Provided data:
· · · · · · ·

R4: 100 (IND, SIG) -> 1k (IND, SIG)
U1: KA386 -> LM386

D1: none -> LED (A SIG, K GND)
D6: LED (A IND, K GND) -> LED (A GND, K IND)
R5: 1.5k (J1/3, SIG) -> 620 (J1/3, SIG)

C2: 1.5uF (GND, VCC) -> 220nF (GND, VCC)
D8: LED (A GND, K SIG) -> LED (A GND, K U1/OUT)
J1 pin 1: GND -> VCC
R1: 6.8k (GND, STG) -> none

· · · · · · ·

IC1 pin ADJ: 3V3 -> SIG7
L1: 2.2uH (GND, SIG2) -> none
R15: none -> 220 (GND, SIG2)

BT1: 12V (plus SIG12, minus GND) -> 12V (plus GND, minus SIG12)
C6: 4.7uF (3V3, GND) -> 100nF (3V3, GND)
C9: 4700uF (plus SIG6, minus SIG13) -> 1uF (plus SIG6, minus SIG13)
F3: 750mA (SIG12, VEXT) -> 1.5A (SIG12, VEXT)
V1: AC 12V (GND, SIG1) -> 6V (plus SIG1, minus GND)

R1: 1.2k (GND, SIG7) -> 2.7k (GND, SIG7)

· · · · · · ·

Your instructions: The answer should consist of every line above in which "minus" appears.

Result of the exercise:
BT1: 12V (plus SIG12, minus GND) -> 12V (plus GND, minus SIG12)
C9: 4700uF (plus SIG6, minus SIG13) -> 1uF (plus SIG6, minus SIG13)
V1: AC 12V (GND, SIG1) -> 6V (plus SIG1, minus GND)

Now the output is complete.